### [Exercise]
Set out the records below again exactly; skip the images.
Records for processing below:
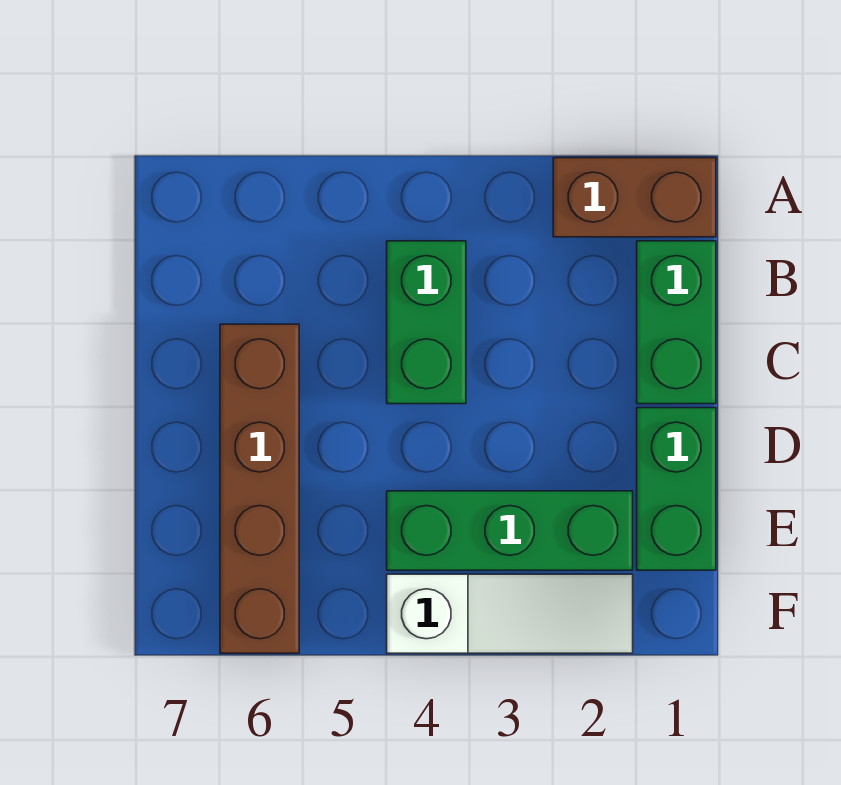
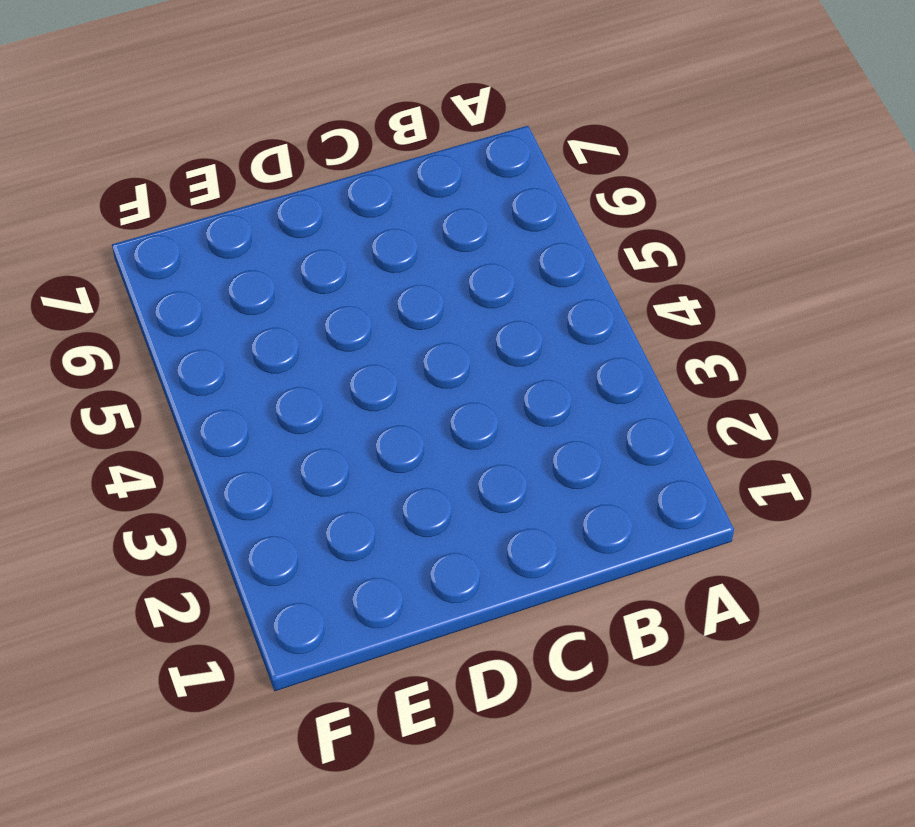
none -> brown brick A1:A2 level 1
none -> green brick B1:C1 level 1

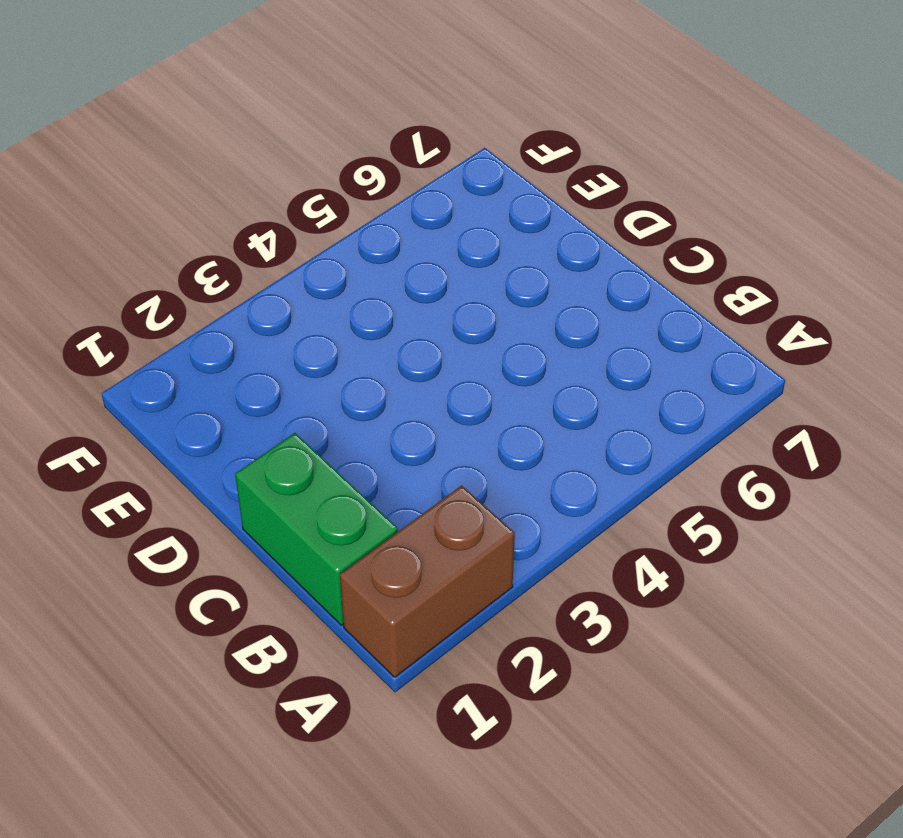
none -> green brick B4:C4 level 1
none -> brown brick C6:F6 level 1

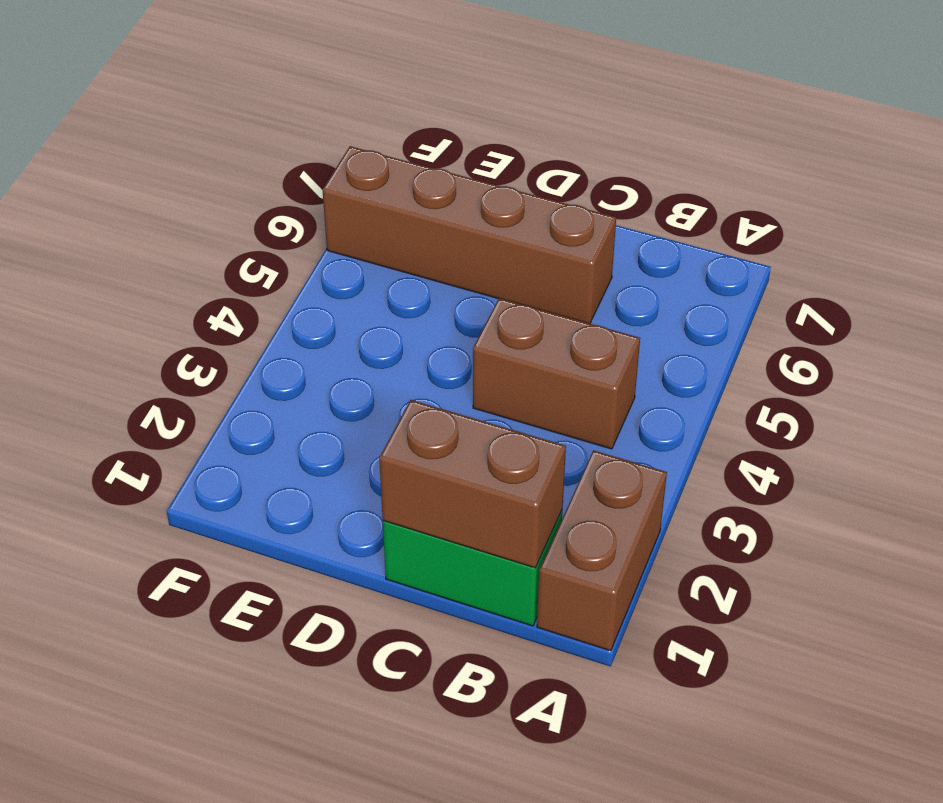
brown brick B1:C1 level 2 -> none
brown brick B4:C4 level 1 -> green brick B4:C4 level 1
none -> green brick D1:E1 level 1
none -> green brick E2:E4 level 1

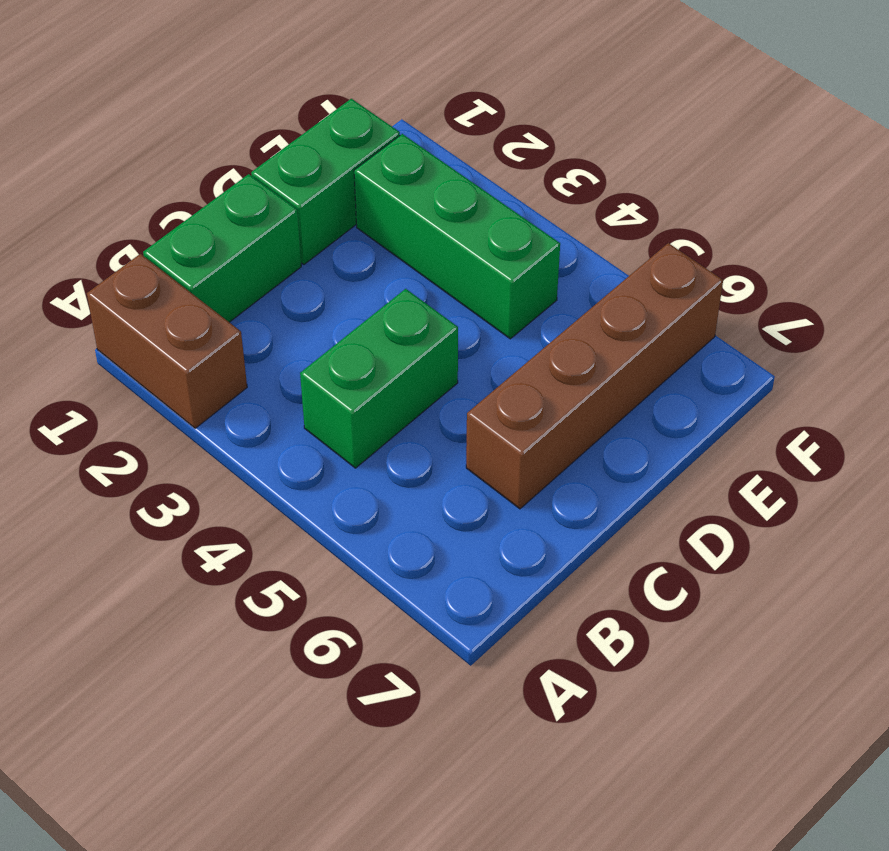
none -> white slope F2:F4 level 1 top 4

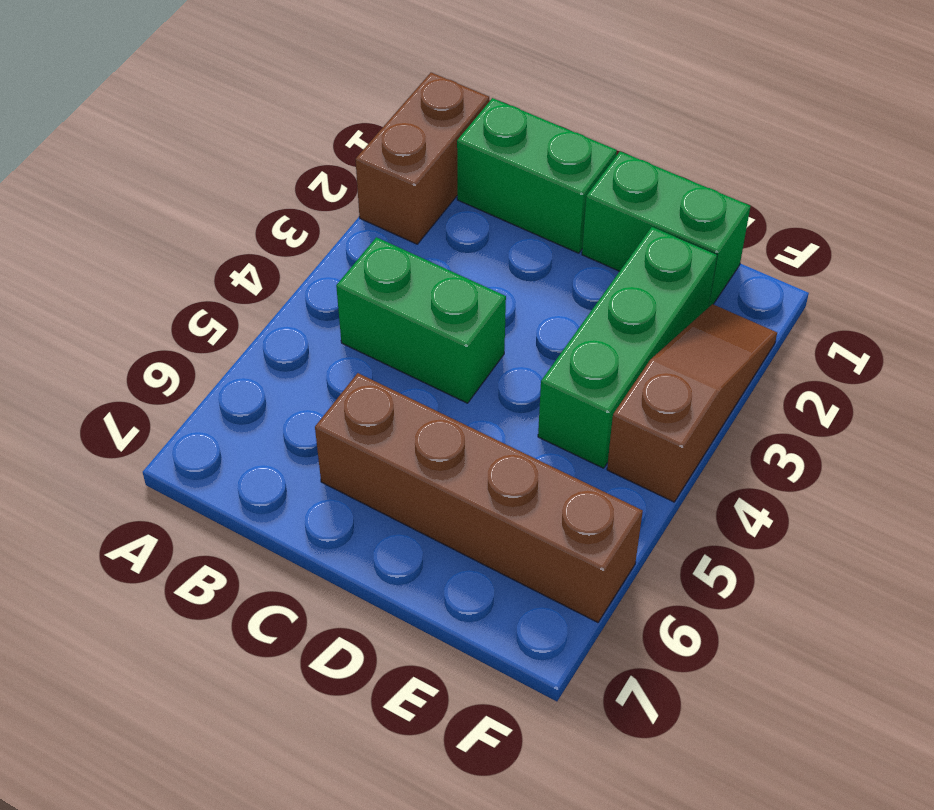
brown slope F2:F4 level 1 top 4 -> white slope F2:F4 level 1 top 4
End of Records for processing.
### [Written solution]
none -> brown brick A1:A2 level 1
none -> green brick B1:C1 level 1

none -> green brick B4:C4 level 1
none -> brown brick C6:F6 level 1

brown brick B1:C1 level 2 -> none
brown brick B4:C4 level 1 -> green brick B4:C4 level 1
none -> green brick D1:E1 level 1
none -> green brick E2:E4 level 1

none -> white slope F2:F4 level 1 top 4

brown slope F2:F4 level 1 top 4 -> white slope F2:F4 level 1 top 4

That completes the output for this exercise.